• To do
Start to finish, return the listing below exactly, pictures excluded.

• Supplied data
┌──
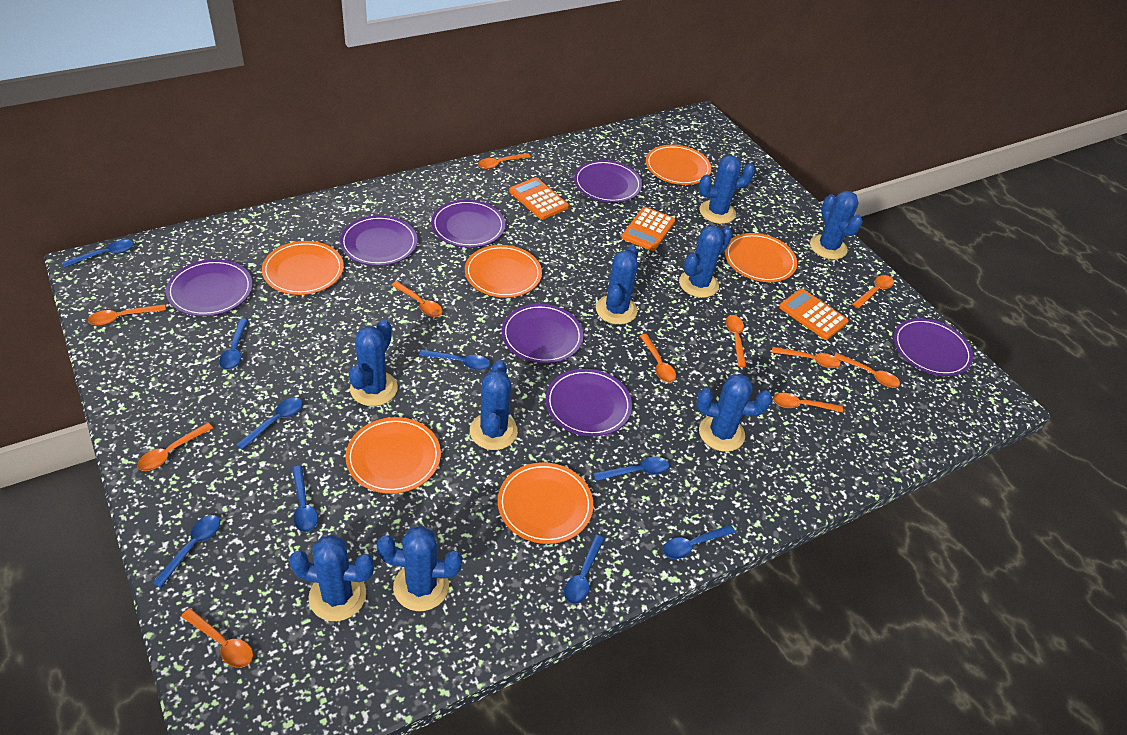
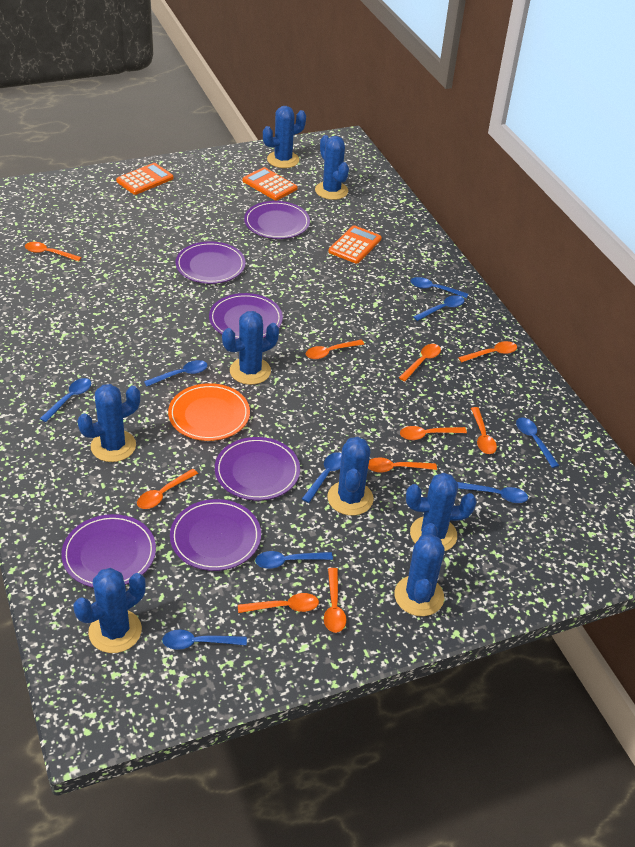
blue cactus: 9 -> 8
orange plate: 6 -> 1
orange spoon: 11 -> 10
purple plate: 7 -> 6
└──
• Response to this task
blue cactus: 9 -> 8
orange plate: 6 -> 1
orange spoon: 11 -> 10
purple plate: 7 -> 6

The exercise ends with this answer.